Please print, character for character, the part of the rows below that opens with the line containing "Mateusz [812, 216]" and closes with the line containing "paved (856, 137)", including both of those lines.
* * * * * * *
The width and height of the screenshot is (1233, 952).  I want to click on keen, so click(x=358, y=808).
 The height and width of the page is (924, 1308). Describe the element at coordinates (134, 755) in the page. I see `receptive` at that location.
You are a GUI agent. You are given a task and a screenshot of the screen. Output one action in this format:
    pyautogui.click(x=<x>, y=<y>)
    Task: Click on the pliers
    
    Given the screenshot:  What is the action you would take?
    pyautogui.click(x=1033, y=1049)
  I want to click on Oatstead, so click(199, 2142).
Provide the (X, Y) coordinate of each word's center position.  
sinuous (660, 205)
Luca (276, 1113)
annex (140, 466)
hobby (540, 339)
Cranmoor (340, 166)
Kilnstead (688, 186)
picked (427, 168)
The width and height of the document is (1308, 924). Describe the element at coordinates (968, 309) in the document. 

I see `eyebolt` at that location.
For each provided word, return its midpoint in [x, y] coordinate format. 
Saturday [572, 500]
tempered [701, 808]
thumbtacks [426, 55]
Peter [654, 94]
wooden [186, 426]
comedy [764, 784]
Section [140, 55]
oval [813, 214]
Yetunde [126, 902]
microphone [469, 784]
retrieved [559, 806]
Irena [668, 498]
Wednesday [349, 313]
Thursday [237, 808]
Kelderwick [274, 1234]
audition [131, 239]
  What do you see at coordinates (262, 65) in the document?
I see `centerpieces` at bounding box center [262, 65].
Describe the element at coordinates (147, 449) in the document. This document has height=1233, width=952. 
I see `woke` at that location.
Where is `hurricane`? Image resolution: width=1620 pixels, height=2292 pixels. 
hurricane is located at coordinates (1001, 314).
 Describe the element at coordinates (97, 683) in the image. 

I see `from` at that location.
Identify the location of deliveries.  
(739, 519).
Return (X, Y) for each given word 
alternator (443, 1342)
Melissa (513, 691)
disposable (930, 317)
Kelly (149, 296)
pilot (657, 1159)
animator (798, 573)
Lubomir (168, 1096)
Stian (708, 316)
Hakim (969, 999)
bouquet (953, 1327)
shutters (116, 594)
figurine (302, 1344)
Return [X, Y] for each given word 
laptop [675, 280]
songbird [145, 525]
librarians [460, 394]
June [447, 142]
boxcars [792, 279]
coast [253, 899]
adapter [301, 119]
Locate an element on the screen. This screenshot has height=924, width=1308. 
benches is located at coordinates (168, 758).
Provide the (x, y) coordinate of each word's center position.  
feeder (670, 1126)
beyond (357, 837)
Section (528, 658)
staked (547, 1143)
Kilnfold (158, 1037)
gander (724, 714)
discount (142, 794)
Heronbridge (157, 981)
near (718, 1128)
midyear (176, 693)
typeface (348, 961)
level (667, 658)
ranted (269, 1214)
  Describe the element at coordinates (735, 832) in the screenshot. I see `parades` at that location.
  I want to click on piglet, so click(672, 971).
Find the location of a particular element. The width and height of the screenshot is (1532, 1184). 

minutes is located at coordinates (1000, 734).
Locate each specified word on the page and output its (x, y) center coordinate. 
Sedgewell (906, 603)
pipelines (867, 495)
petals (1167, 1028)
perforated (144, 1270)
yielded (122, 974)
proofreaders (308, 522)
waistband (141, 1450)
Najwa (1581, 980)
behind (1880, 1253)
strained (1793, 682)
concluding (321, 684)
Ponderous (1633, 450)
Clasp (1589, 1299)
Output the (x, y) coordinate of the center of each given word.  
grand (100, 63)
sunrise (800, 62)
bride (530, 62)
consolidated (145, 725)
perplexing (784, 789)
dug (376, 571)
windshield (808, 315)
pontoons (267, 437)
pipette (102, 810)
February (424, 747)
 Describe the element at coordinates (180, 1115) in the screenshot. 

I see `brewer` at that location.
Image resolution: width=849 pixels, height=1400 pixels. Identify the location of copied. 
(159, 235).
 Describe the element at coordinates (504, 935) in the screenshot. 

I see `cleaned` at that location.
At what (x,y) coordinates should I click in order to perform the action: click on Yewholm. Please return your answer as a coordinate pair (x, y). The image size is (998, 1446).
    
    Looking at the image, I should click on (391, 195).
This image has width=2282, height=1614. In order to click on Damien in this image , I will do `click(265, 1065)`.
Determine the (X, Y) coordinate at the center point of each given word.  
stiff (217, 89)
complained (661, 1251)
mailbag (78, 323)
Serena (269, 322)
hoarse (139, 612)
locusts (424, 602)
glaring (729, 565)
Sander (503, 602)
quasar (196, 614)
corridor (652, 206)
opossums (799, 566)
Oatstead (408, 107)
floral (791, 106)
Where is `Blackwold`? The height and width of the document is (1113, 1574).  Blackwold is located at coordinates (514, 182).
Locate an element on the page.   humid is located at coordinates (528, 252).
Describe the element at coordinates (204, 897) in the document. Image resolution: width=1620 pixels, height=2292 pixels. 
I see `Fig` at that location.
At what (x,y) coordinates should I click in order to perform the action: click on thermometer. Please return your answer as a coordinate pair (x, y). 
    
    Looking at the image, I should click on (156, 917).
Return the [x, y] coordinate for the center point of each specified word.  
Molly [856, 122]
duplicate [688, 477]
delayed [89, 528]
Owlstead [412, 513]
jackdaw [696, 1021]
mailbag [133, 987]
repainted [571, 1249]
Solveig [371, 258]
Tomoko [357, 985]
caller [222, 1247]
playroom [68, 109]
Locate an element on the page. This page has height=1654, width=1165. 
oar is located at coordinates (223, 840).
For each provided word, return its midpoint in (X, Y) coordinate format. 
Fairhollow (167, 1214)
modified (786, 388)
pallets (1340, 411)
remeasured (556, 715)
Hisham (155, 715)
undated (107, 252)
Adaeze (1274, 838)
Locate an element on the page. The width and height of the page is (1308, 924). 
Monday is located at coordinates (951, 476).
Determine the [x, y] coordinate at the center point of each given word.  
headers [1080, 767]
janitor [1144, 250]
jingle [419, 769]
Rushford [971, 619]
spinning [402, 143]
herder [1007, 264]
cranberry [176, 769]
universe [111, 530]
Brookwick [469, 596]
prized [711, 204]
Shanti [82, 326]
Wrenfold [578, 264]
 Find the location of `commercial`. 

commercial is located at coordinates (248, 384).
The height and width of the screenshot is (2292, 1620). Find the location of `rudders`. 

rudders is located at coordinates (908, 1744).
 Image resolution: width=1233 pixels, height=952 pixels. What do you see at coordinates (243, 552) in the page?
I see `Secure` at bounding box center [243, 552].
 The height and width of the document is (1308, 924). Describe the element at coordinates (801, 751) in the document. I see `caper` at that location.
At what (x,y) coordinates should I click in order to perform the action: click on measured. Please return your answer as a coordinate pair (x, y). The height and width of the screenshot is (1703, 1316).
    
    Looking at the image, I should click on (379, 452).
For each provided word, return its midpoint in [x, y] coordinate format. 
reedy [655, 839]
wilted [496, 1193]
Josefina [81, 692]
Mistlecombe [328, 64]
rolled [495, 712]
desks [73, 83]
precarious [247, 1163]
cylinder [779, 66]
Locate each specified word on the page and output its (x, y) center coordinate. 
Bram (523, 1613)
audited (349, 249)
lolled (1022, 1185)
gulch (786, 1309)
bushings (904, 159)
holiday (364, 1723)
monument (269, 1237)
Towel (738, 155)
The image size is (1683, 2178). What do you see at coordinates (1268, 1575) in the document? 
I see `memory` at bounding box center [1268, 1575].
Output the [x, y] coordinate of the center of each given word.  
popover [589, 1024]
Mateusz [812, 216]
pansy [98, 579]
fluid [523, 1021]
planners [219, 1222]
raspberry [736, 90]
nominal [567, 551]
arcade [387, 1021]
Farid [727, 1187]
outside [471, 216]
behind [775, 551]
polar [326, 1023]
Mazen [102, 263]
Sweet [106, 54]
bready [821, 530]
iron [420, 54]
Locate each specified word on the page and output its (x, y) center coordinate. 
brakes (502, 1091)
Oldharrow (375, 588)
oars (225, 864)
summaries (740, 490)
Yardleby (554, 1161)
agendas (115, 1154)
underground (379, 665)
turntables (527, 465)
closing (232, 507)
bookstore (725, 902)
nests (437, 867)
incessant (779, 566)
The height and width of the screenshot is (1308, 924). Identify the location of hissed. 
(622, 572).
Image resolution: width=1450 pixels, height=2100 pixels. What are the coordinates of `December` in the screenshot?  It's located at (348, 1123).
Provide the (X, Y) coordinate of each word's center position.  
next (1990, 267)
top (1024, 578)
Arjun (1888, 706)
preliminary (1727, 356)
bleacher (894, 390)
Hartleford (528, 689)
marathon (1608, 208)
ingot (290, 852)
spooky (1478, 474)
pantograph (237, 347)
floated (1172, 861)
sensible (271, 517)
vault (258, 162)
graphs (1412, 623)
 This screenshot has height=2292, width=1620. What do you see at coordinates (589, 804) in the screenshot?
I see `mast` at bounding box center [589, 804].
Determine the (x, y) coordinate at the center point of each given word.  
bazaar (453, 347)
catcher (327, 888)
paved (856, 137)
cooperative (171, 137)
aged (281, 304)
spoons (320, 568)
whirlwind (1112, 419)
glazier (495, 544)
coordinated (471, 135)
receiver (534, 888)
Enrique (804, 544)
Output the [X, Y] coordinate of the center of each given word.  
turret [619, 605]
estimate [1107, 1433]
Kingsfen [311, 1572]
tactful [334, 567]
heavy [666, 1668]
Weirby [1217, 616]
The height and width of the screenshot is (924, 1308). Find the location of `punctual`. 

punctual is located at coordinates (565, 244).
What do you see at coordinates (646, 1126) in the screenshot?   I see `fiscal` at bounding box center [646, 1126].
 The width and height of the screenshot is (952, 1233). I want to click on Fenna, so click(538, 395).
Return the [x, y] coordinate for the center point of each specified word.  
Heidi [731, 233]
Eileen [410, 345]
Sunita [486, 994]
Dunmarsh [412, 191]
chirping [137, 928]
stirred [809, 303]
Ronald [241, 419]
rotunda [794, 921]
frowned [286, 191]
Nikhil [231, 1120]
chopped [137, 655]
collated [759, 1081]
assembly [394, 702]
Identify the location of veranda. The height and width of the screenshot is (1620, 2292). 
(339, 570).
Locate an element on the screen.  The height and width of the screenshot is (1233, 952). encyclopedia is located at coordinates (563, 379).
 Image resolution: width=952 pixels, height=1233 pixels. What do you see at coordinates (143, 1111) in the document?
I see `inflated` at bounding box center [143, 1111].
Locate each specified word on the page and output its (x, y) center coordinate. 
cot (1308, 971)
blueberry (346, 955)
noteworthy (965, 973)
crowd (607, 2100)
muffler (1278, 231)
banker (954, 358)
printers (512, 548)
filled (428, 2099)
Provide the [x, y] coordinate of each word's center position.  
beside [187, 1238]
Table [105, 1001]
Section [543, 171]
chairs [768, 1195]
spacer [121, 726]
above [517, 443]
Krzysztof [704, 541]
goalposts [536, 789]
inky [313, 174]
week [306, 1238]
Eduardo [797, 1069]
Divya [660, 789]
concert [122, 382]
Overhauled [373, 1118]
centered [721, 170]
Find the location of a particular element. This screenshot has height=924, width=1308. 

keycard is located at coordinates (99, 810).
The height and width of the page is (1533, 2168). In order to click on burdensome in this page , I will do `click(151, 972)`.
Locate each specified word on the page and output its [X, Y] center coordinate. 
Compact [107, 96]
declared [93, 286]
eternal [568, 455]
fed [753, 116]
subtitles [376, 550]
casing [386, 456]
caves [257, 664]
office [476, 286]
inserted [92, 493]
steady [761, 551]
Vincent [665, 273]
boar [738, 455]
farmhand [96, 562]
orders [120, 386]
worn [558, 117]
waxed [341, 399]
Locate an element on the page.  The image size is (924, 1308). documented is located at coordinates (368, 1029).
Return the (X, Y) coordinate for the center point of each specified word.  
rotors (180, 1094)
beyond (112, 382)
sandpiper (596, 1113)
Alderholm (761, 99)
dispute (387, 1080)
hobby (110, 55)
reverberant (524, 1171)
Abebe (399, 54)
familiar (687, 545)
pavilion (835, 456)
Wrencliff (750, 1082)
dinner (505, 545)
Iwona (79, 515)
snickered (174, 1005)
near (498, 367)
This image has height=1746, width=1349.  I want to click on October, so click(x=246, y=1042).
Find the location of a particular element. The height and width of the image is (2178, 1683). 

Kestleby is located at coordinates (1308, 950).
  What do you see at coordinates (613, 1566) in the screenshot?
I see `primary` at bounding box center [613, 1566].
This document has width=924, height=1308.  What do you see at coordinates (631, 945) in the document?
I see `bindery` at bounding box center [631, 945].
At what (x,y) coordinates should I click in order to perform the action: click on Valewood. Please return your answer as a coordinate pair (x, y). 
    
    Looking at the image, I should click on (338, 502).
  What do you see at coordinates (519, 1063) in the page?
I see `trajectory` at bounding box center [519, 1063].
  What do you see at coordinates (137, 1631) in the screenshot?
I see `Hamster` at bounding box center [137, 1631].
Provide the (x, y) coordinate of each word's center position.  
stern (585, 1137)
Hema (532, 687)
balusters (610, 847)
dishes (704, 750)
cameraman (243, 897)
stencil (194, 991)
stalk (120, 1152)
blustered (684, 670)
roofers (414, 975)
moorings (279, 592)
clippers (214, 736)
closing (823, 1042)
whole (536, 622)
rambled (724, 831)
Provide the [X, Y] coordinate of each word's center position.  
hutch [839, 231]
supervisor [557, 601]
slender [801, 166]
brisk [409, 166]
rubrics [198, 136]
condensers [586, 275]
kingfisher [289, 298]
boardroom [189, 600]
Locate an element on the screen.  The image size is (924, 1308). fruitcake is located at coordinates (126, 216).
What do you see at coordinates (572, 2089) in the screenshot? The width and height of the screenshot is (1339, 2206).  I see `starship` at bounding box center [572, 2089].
* * * * * * *
COMPLETED TASK =
Mateusz [812, 216]
pansy [98, 579]
fluid [523, 1021]
planners [219, 1222]
raspberry [736, 90]
nominal [567, 551]
arcade [387, 1021]
Farid [727, 1187]
outside [471, 216]
behind [775, 551]
polar [326, 1023]
Mazen [102, 263]
Sweet [106, 54]
bready [821, 530]
iron [420, 54]
Locate each specified word on the page and output its (x, y) center coordinate. 
brakes (502, 1091)
Oldharrow (375, 588)
oars (225, 864)
summaries (740, 490)
Yardleby (554, 1161)
agendas (115, 1154)
underground (379, 665)
turntables (527, 465)
closing (232, 507)
bookstore (725, 902)
nests (437, 867)
incessant (779, 566)
The height and width of the screenshot is (1308, 924). Identify the location of hissed. 
(622, 572).
Image resolution: width=1450 pixels, height=2100 pixels. What are the coordinates of `December` in the screenshot?  It's located at (348, 1123).
Provide the (X, Y) coordinate of each word's center position.  
next (1990, 267)
top (1024, 578)
Arjun (1888, 706)
preliminary (1727, 356)
bleacher (894, 390)
Hartleford (528, 689)
marathon (1608, 208)
ingot (290, 852)
spooky (1478, 474)
pantograph (237, 347)
floated (1172, 861)
sensible (271, 517)
vault (258, 162)
graphs (1412, 623)
 This screenshot has height=2292, width=1620. What do you see at coordinates (589, 804) in the screenshot?
I see `mast` at bounding box center [589, 804].
Determine the (x, y) coordinate at the center point of each given word.  
bazaar (453, 347)
catcher (327, 888)
paved (856, 137)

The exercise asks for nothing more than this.